◆ GOAL OF THE EXERCISE: Here the job is to transcribe the data exactly while omitting the images.

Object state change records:
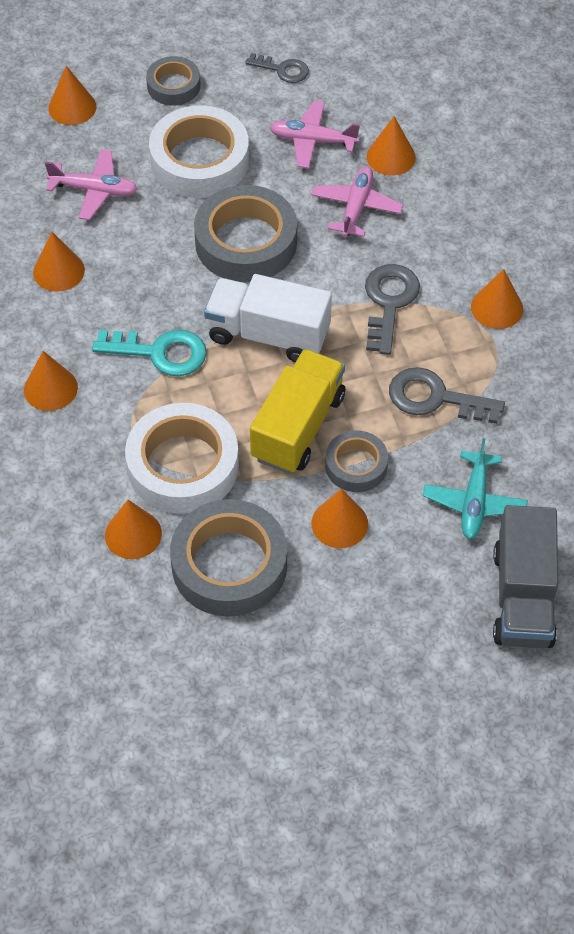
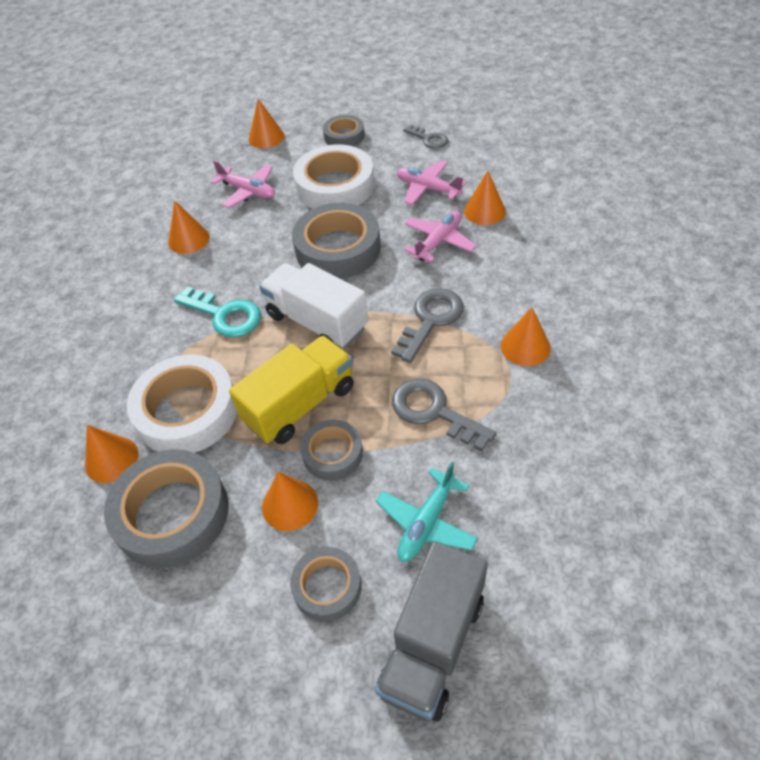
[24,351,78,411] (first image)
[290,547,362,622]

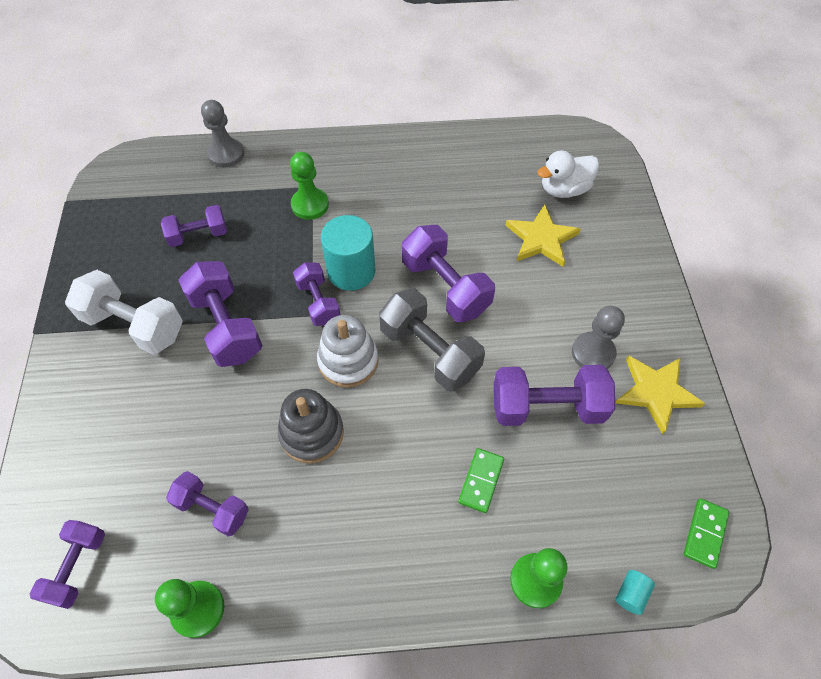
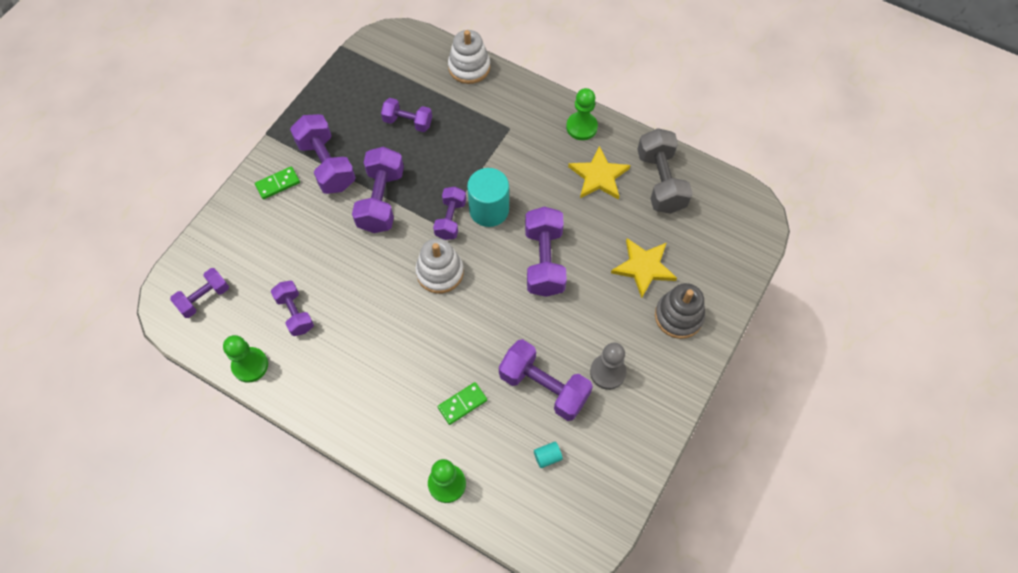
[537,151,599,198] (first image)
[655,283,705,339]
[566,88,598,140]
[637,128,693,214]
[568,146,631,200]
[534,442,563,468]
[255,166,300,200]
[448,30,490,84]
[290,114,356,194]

◆ OUTPUT BELOW:
[24,351,78,411] (first image)
[290,547,362,622]

[537,151,599,198] (first image)
[655,283,705,339]
[566,88,598,140]
[637,128,693,214]
[568,146,631,200]
[534,442,563,468]
[255,166,300,200]
[448,30,490,84]
[290,114,356,194]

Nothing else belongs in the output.